> [Records shown]
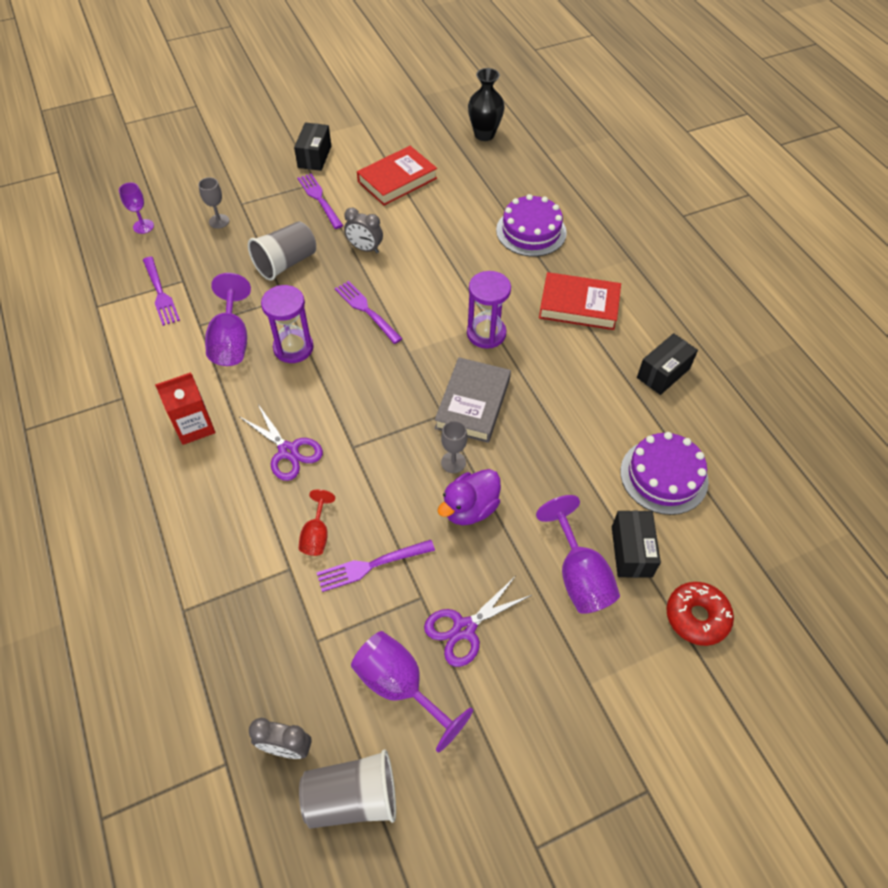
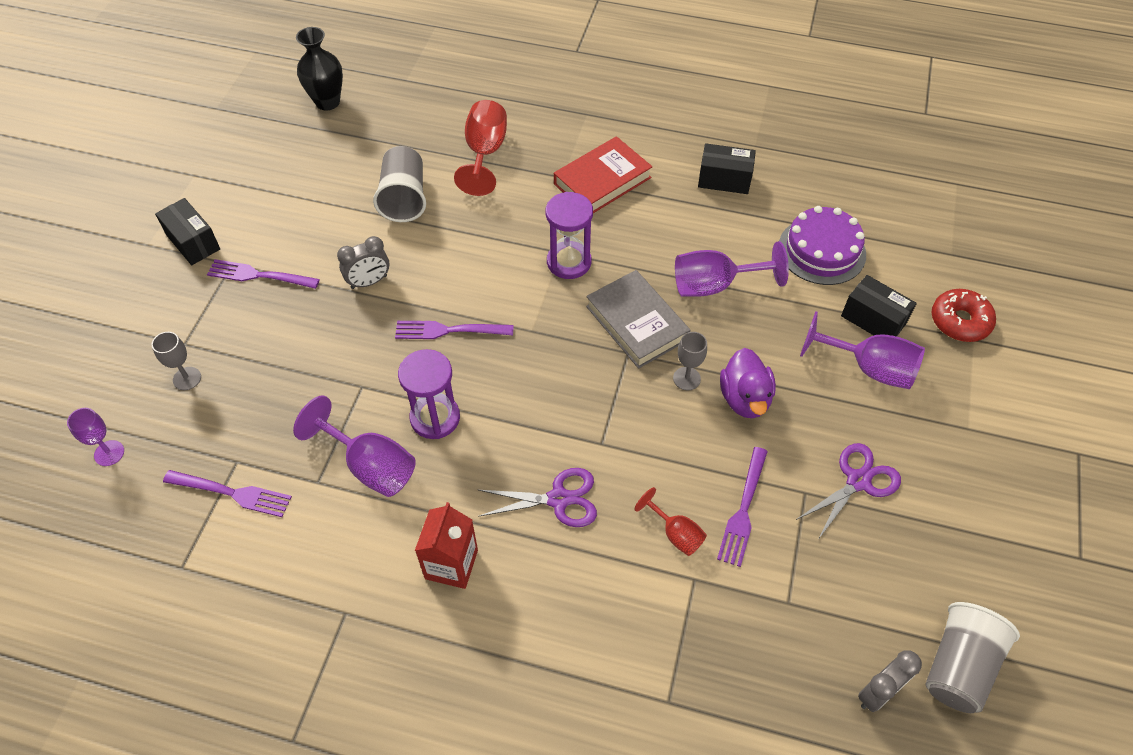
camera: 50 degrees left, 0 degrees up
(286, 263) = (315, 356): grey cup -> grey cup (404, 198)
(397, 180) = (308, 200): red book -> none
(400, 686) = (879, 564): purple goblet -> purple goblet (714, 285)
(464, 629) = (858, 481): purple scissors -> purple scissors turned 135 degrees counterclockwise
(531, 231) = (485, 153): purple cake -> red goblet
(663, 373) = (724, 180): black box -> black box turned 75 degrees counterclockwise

...

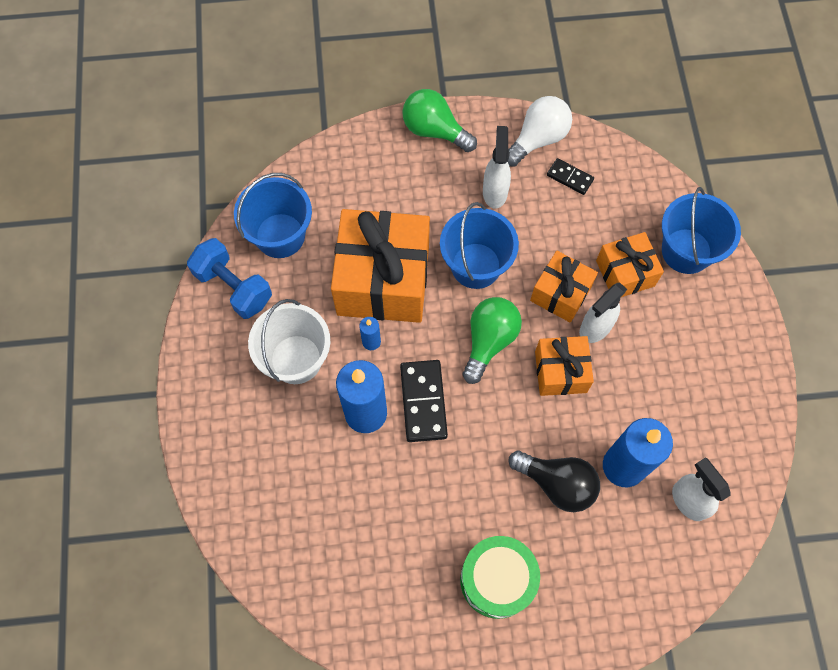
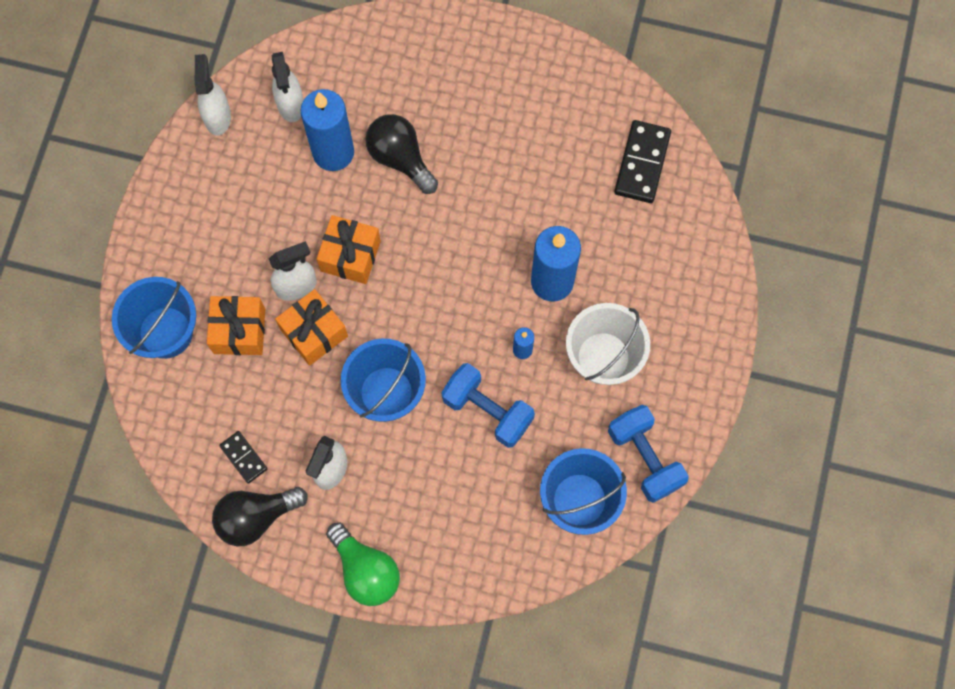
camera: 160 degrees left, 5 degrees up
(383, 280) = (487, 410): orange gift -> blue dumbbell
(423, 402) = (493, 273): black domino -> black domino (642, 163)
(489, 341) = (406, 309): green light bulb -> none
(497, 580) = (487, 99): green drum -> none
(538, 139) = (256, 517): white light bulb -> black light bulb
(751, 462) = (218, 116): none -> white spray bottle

> [Problem] Everything from the line with "camera: 160 degrees left, 5 degrees up" through the line with "(497, 580) = (487, 99): green drum -> none" should be written out exactly as it appears above, end lines included, and nothing outside that range.

> [Task result]
camera: 160 degrees left, 5 degrees up
(383, 280) = (487, 410): orange gift -> blue dumbbell
(423, 402) = (493, 273): black domino -> black domino (642, 163)
(489, 341) = (406, 309): green light bulb -> none
(497, 580) = (487, 99): green drum -> none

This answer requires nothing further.